Collected data
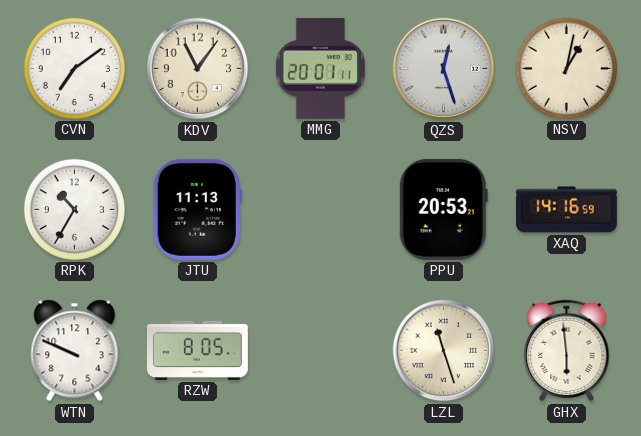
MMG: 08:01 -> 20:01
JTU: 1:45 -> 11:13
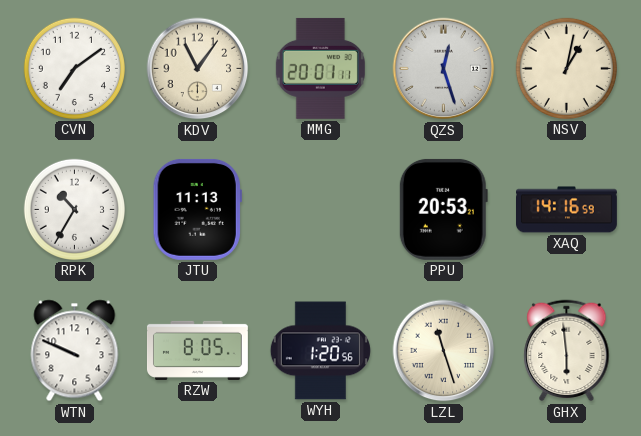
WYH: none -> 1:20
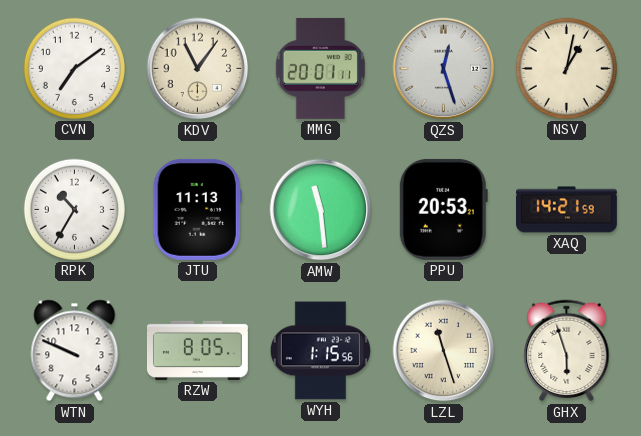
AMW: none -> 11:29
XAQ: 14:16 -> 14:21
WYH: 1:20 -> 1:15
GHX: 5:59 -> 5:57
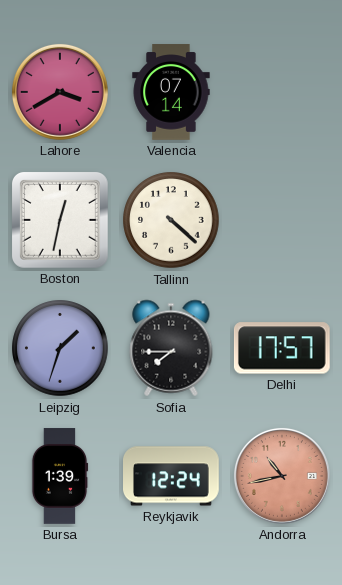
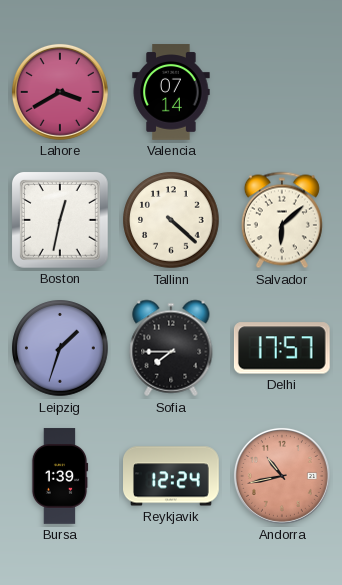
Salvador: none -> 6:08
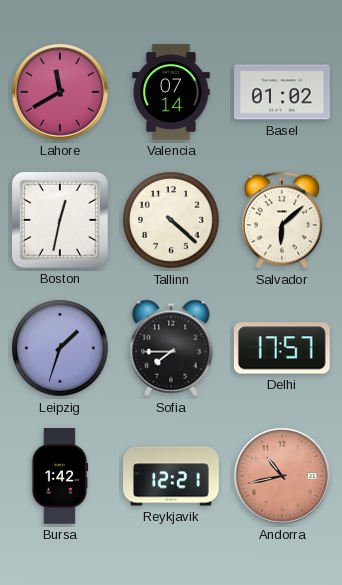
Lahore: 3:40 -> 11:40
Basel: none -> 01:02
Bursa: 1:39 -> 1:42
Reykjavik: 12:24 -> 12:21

• [WHAT YOU HAVE TO DO]:
Quote every clock line from the items above word for word, leaving out the picture markers.

• [RESULT BELOW]:
MMG: 08:01 -> 20:01
JTU: 1:45 -> 11:13
WYH: none -> 1:20
AMW: none -> 11:29
XAQ: 14:16 -> 14:21
WYH: 1:20 -> 1:15
GHX: 5:59 -> 5:57
Salvador: none -> 6:08
Lahore: 3:40 -> 11:40
Basel: none -> 01:02
Bursa: 1:39 -> 1:42
Reykjavik: 12:24 -> 12:21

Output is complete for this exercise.